*** Opening Extracted entries ***

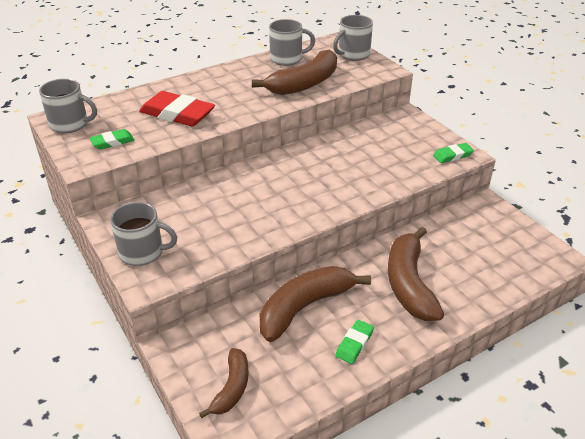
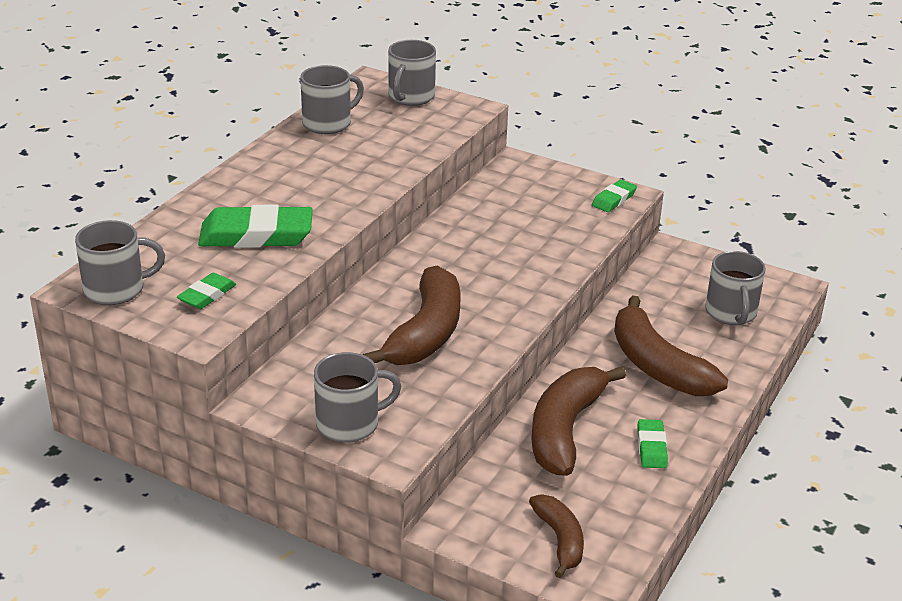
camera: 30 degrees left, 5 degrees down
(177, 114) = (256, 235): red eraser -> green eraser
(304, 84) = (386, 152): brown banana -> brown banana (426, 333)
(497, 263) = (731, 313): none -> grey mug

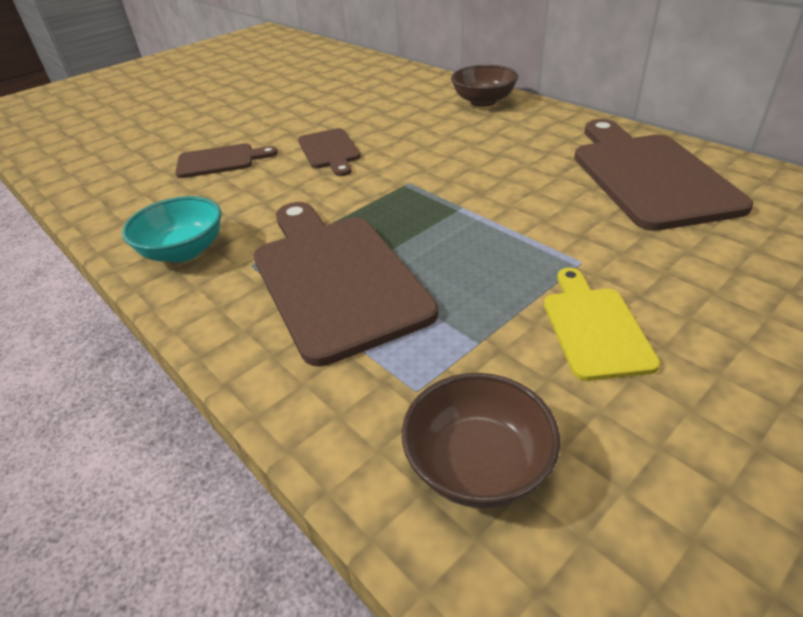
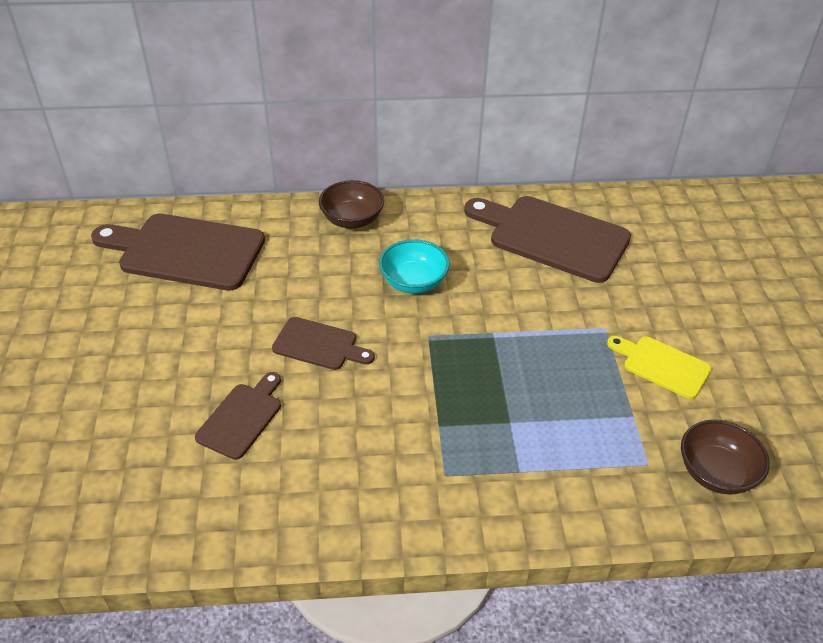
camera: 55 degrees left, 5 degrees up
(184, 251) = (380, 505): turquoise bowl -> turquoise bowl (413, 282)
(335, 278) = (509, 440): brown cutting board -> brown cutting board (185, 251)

*** Closing Extracted entries ***
*** Opening Extracted entries ***

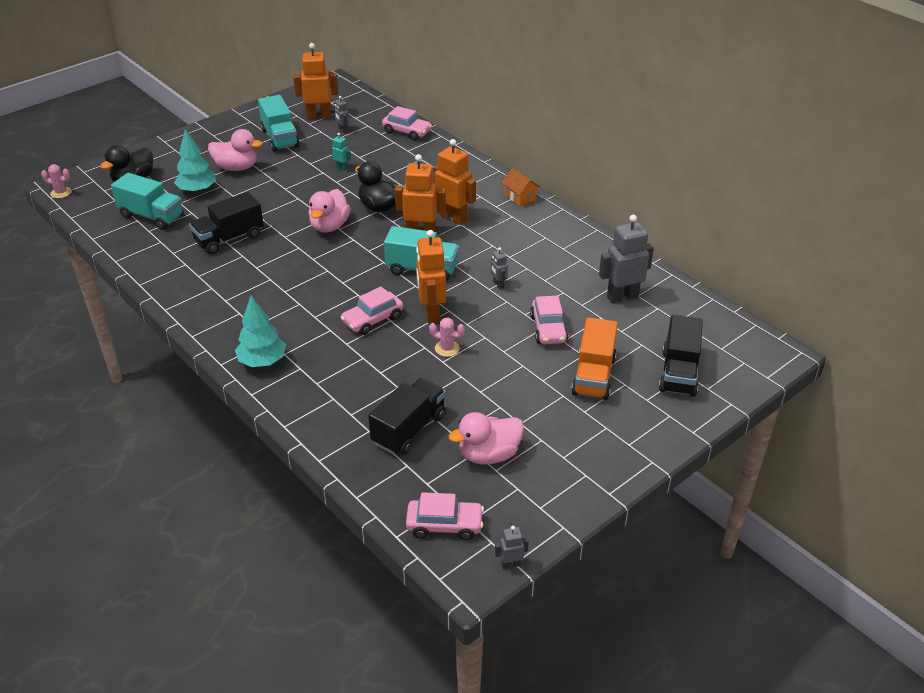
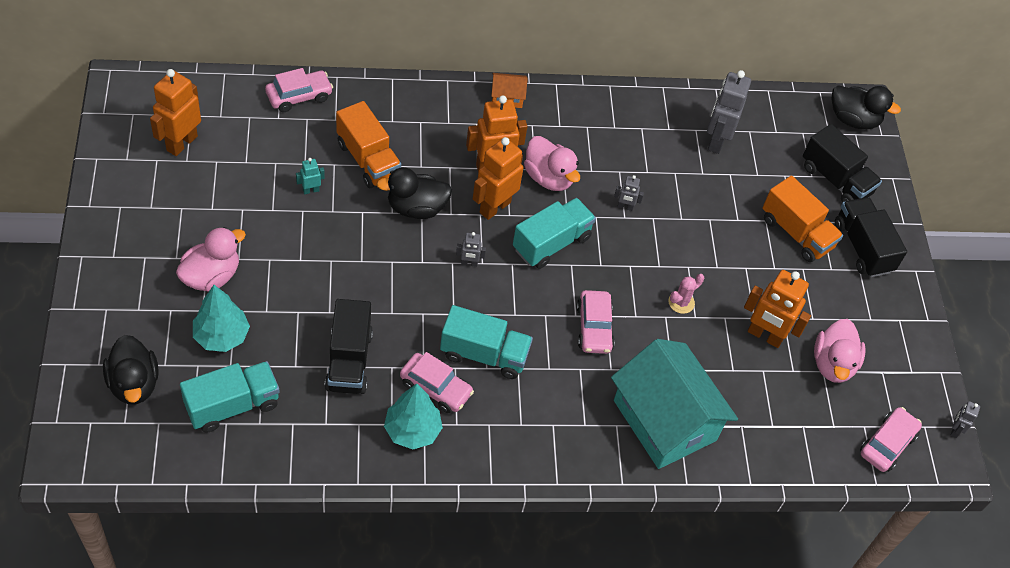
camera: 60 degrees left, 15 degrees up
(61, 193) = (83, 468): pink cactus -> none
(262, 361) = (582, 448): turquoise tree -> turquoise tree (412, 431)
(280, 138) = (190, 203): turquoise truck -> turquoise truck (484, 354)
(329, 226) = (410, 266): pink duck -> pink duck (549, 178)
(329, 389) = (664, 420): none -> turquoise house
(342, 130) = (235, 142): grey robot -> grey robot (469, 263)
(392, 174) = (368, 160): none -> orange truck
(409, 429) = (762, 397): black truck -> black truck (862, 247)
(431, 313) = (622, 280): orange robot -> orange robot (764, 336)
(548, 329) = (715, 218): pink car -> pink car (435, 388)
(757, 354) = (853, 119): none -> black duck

*** Closing Extracted entries ***

*Exercise requirements*. From the records above, print exactly the lines that run from the line with "(548, 329) = (715, 218): pink" to the line with "(757, 354) = (853, 119): none -> black duck", inclusive.

*Solution to this problem*.
(548, 329) = (715, 218): pink car -> pink car (435, 388)
(757, 354) = (853, 119): none -> black duck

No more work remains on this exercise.